• **Goal of the exercise**
Among the lines below, return each one that contains the word "grey".

• **Entries provided**
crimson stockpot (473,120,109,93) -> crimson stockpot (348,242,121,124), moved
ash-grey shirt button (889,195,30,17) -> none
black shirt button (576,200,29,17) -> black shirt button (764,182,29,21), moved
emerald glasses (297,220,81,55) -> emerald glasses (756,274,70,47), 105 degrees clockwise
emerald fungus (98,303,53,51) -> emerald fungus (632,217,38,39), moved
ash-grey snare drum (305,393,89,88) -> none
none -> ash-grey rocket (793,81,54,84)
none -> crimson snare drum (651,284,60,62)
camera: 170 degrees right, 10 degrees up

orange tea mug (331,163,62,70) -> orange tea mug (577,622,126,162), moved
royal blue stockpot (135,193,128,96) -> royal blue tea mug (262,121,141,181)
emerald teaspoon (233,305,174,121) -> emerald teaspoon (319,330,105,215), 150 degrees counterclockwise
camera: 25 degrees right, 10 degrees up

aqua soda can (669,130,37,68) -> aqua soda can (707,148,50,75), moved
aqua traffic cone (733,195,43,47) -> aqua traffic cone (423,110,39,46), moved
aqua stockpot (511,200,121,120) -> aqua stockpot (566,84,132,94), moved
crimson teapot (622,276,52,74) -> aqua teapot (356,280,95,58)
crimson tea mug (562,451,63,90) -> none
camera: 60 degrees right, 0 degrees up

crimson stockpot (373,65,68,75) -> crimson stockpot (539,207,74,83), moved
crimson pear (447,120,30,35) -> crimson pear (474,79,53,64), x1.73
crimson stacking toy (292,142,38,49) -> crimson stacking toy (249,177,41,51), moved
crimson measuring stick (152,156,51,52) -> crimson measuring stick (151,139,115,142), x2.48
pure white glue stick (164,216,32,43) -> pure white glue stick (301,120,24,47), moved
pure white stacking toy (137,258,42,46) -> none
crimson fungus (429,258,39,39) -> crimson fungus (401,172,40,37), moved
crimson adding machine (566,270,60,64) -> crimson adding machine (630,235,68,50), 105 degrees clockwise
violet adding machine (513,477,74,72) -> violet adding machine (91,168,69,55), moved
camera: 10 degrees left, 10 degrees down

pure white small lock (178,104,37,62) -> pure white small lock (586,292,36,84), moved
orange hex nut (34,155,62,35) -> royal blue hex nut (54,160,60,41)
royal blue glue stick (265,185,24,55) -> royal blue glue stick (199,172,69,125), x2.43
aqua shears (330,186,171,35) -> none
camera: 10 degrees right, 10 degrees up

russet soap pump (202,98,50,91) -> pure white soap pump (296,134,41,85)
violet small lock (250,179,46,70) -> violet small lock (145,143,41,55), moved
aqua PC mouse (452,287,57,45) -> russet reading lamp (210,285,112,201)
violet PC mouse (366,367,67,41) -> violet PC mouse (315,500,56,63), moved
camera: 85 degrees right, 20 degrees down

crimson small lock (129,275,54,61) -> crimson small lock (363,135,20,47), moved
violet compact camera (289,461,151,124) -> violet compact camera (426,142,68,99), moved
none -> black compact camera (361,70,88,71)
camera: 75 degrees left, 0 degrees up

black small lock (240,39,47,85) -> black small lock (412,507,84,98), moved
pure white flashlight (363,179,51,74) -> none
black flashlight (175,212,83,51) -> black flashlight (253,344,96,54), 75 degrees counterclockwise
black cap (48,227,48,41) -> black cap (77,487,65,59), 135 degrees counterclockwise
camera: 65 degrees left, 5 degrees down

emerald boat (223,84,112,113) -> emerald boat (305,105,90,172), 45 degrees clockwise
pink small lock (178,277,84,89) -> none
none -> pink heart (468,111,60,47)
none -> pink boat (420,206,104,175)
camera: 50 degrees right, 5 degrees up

• **Result of the task**
ash-grey shirt button (889,195,30,17) -> none
ash-grey snare drum (305,393,89,88) -> none
none -> ash-grey rocket (793,81,54,84)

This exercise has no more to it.